#### What needs to be done:
Find each row below that contains the word "none" and copy those rows in full. Uppercase and lowercase letters count as different.
+===+
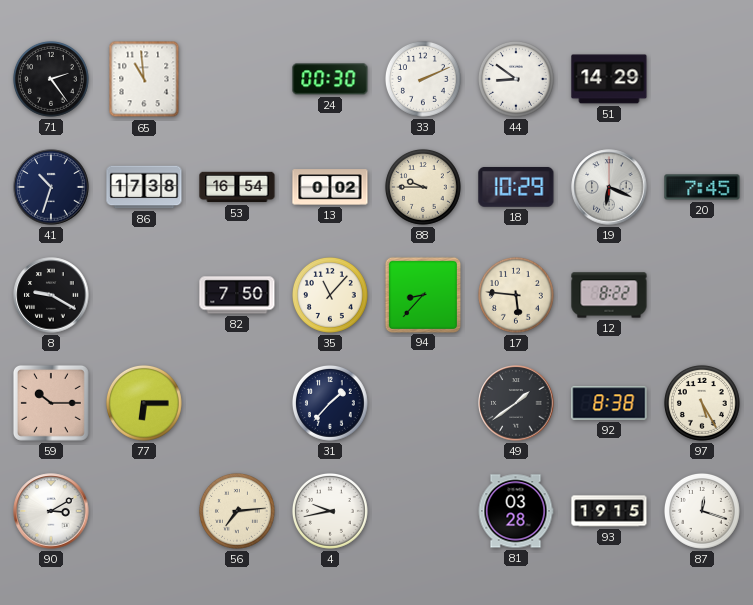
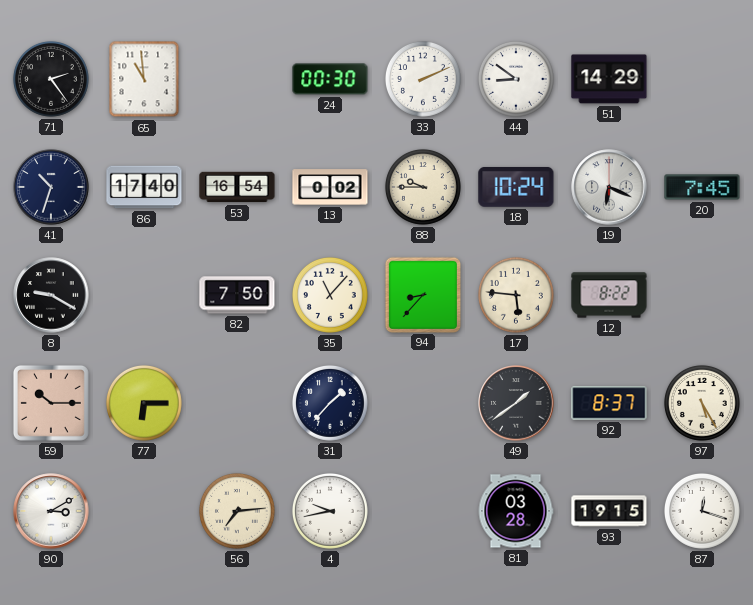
86: 17:38 -> 17:40
18: 10:29 -> 10:24
92: 8:38 -> 8:37
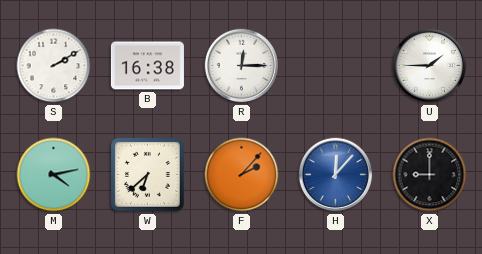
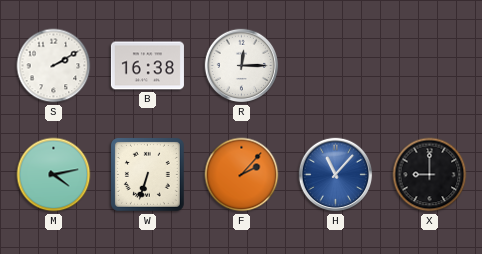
U: 1:45 -> none
W: 6:38 -> 6:33
H: 12:07 -> 11:07
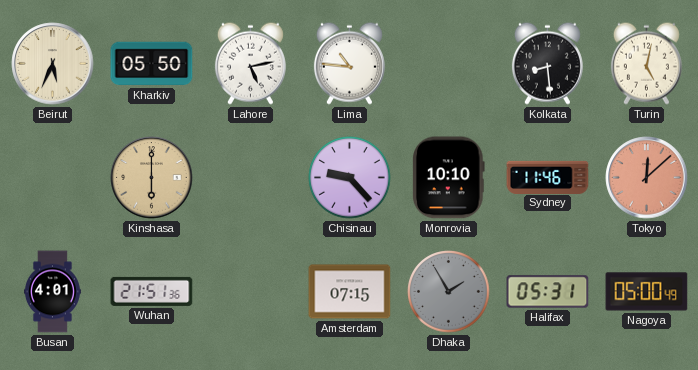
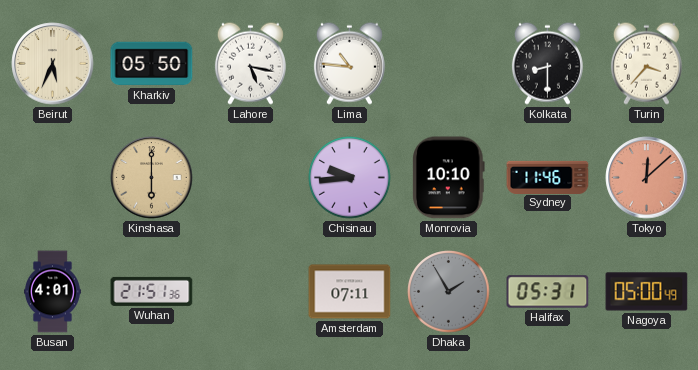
Lahore: 5:13 -> 5:17
Kolkata: 8:29 -> 8:30
Turin: 5:02 -> 3:37
Chisinau: 9:23 -> 9:44
Amsterdam: 07:15 -> 07:11
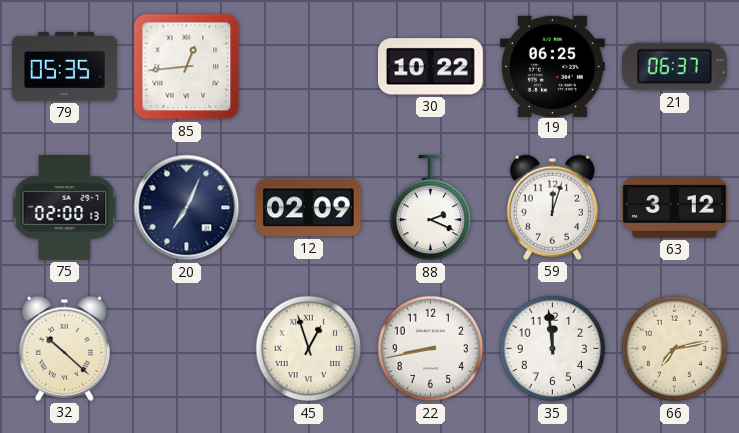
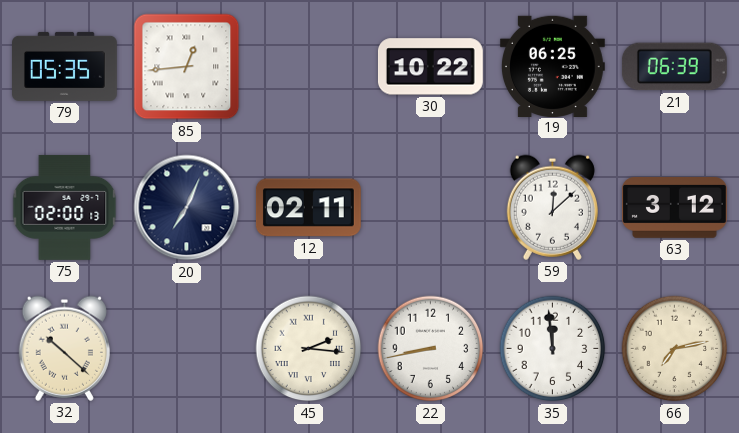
21: 06:37 -> 06:39
12: 02:09 -> 02:11
88: 2:19 -> none
59: 12:03 -> 12:08
45: 12:57 -> 2:16
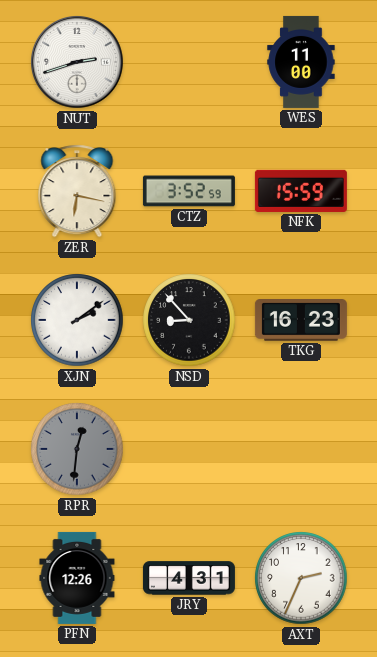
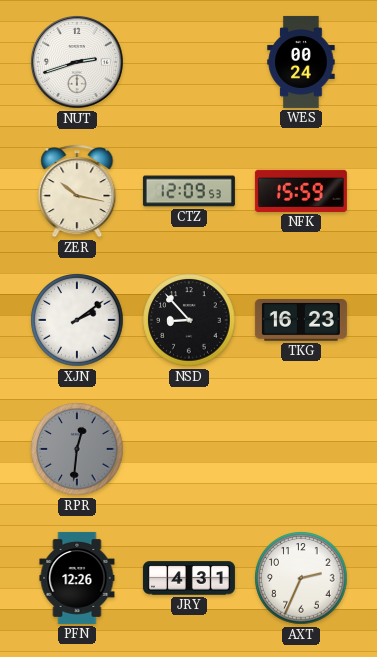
WES: 11:00 -> 00:24
ZER: 6:17 -> 10:17
CTZ: 3:52 -> 12:09
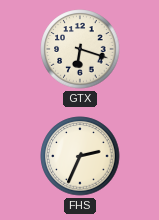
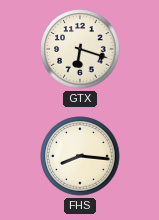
FHS: 2:34 -> 8:16
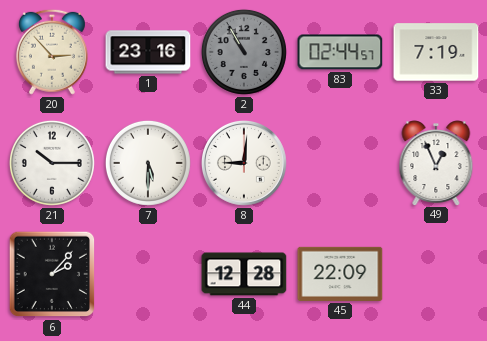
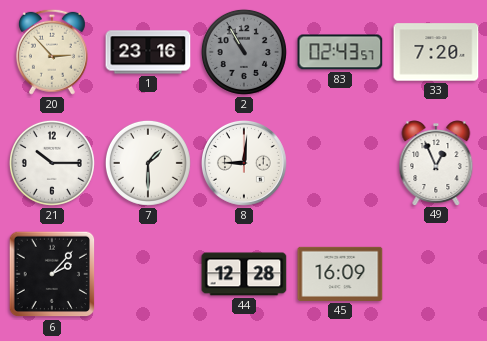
83: 02:44 -> 02:43
33: 7:19 -> 7:20
7: 5:30 -> 1:30
45: 22:09 -> 16:09
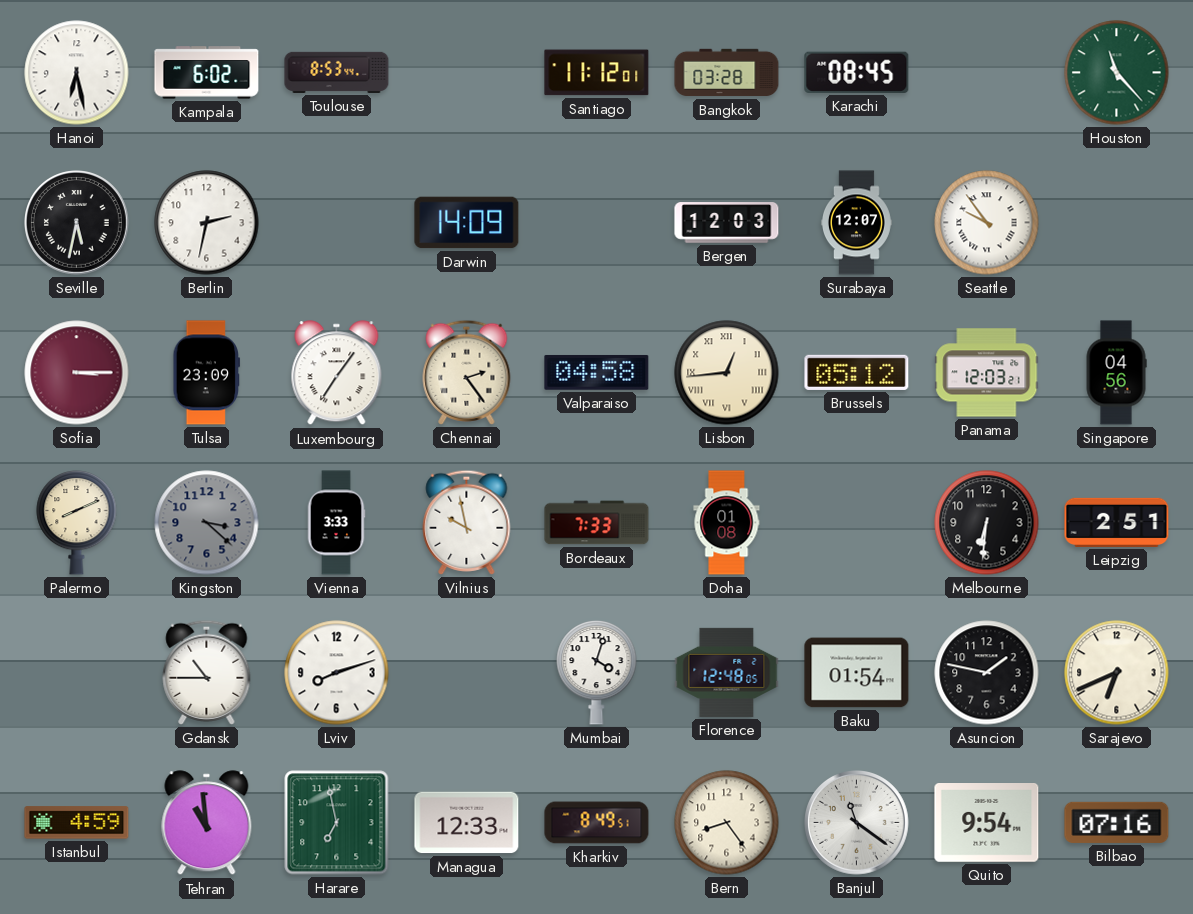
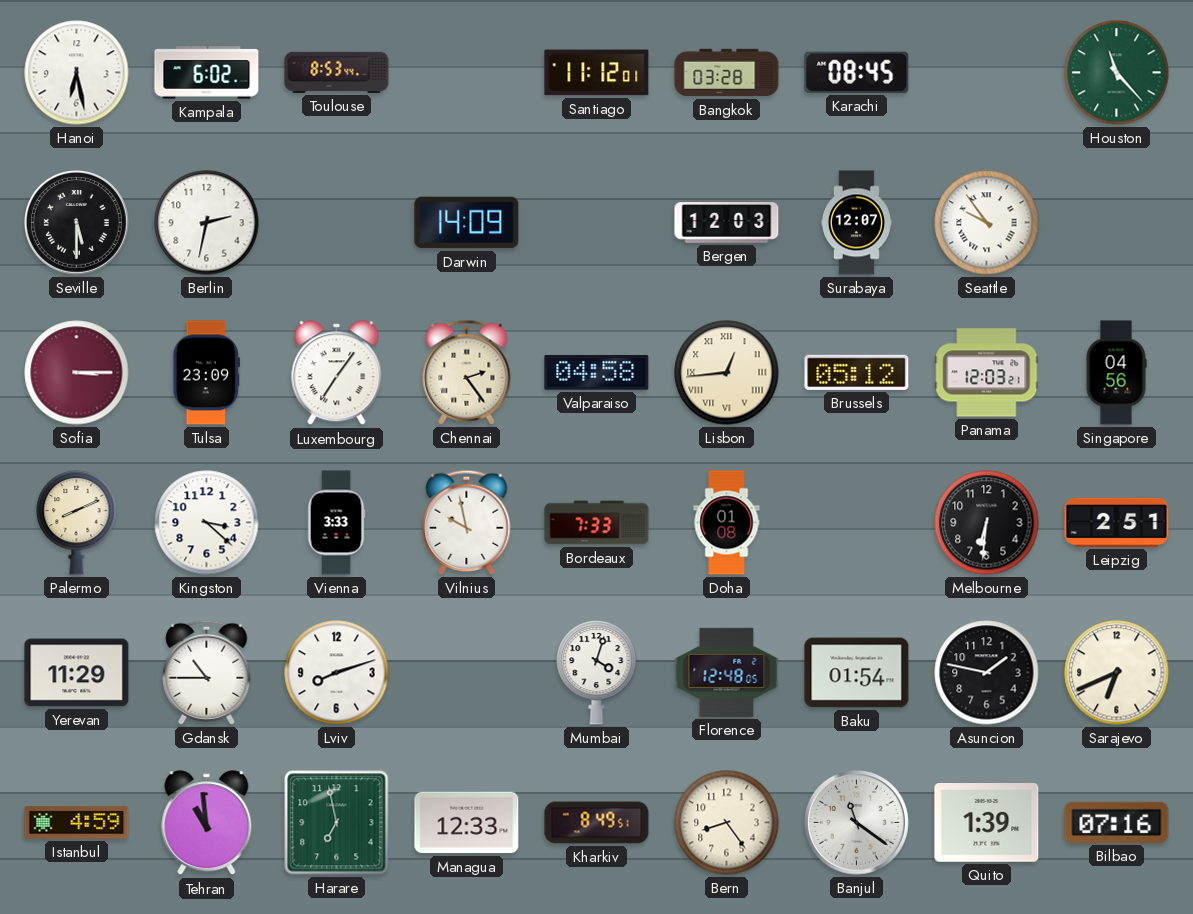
Seville: 5:32 -> 5:30
Kingston dial: grey -> white
Yerevan: none -> 11:29
Quito: 9:54 -> 1:39
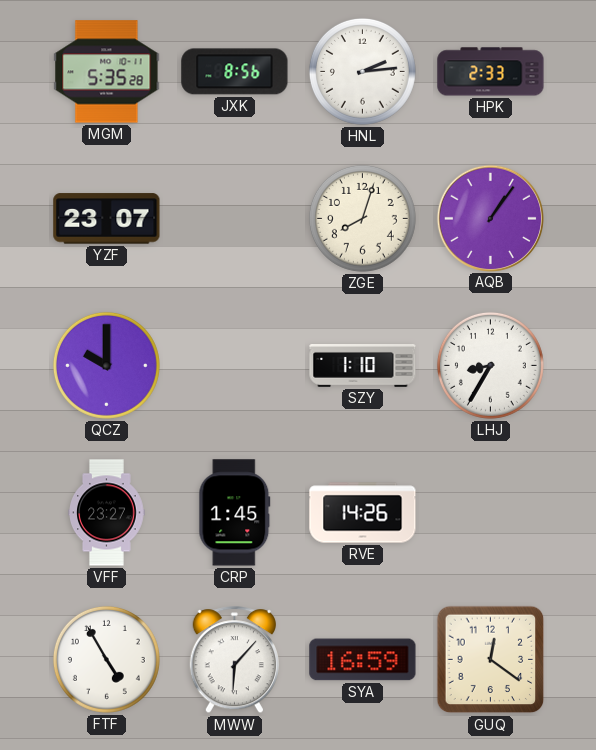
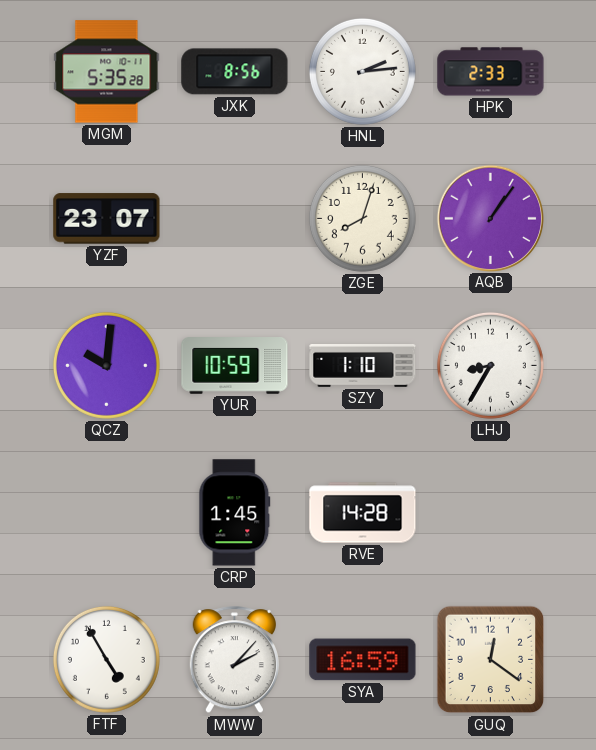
QCZ: 10:00 -> 10:01
YUR: none -> 10:59
VFF: 23:27 -> none
RVE: 14:26 -> 14:28
MWW: 6:07 -> 2:07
+===+
#### Exercise response:
U: 1:45 -> none
88: 2:19 -> none
Yerevan: none -> 11:29
YUR: none -> 10:59
VFF: 23:27 -> none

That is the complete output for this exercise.